+++ Information supplied
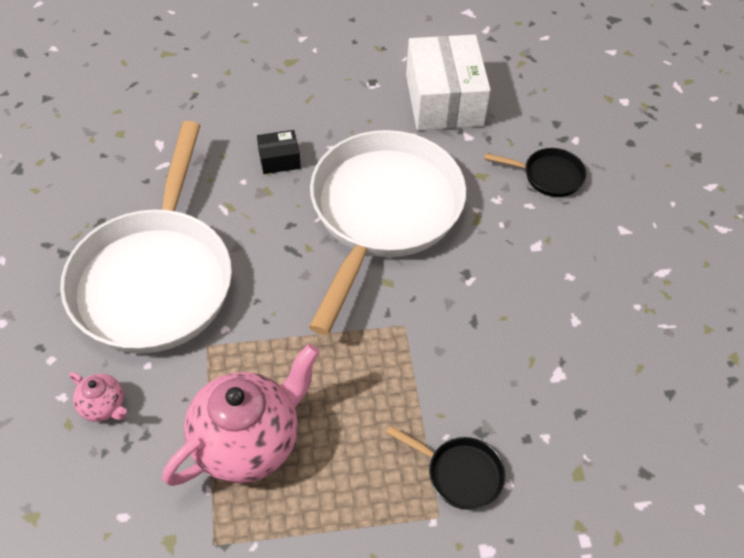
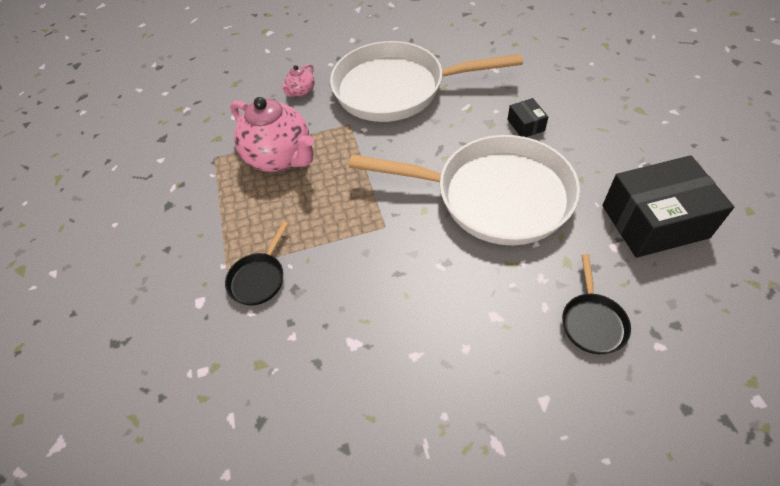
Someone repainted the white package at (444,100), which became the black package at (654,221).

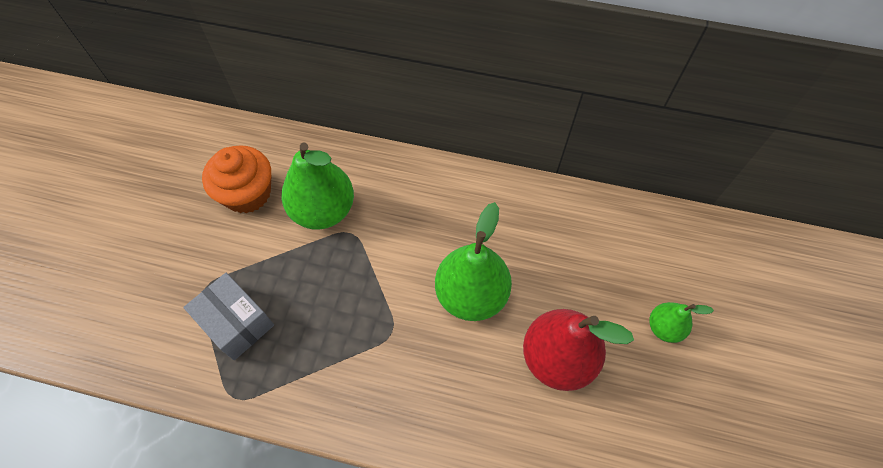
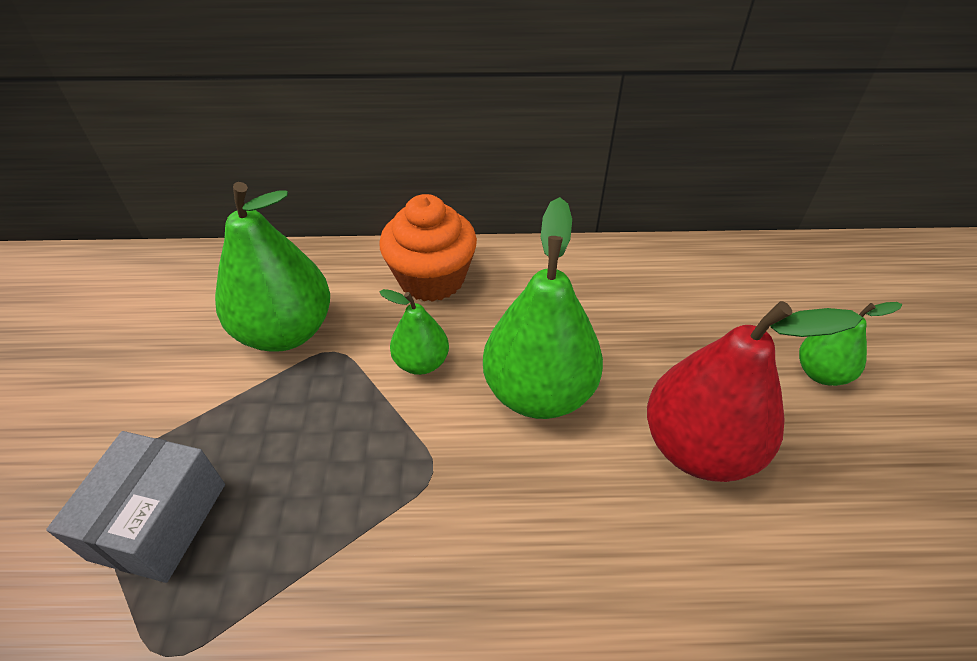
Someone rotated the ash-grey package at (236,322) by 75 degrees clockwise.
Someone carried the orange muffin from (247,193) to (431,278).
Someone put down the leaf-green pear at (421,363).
++++++
What you will do: Lines of the material in which the word "package" occurs are to be copied out.

Output of the task:
Someone repainted the white package at (444,100), which became the black package at (654,221).
Someone rotated the ash-grey package at (236,322) by 75 degrees clockwise.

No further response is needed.